◆ ASSIGNED TASK ◆
Repeat the data as given. Images do not go in the copy.

◆ TASK INPUTS ◆
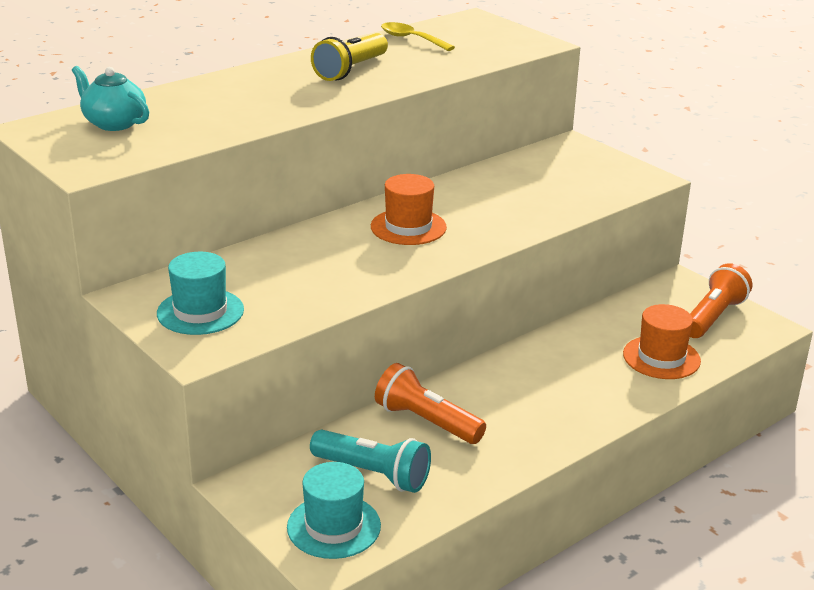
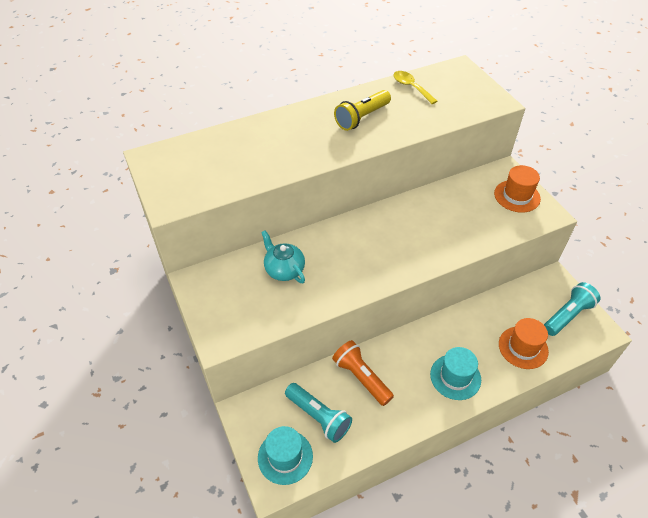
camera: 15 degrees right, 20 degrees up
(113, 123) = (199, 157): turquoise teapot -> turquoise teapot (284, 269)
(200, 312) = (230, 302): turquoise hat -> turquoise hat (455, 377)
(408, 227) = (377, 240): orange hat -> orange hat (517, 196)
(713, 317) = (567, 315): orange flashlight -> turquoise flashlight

◆ OUTPUT BELOW ◆
camera: 15 degrees right, 20 degrees up
(113, 123) = (199, 157): turquoise teapot -> turquoise teapot (284, 269)
(200, 312) = (230, 302): turquoise hat -> turquoise hat (455, 377)
(408, 227) = (377, 240): orange hat -> orange hat (517, 196)
(713, 317) = (567, 315): orange flashlight -> turquoise flashlight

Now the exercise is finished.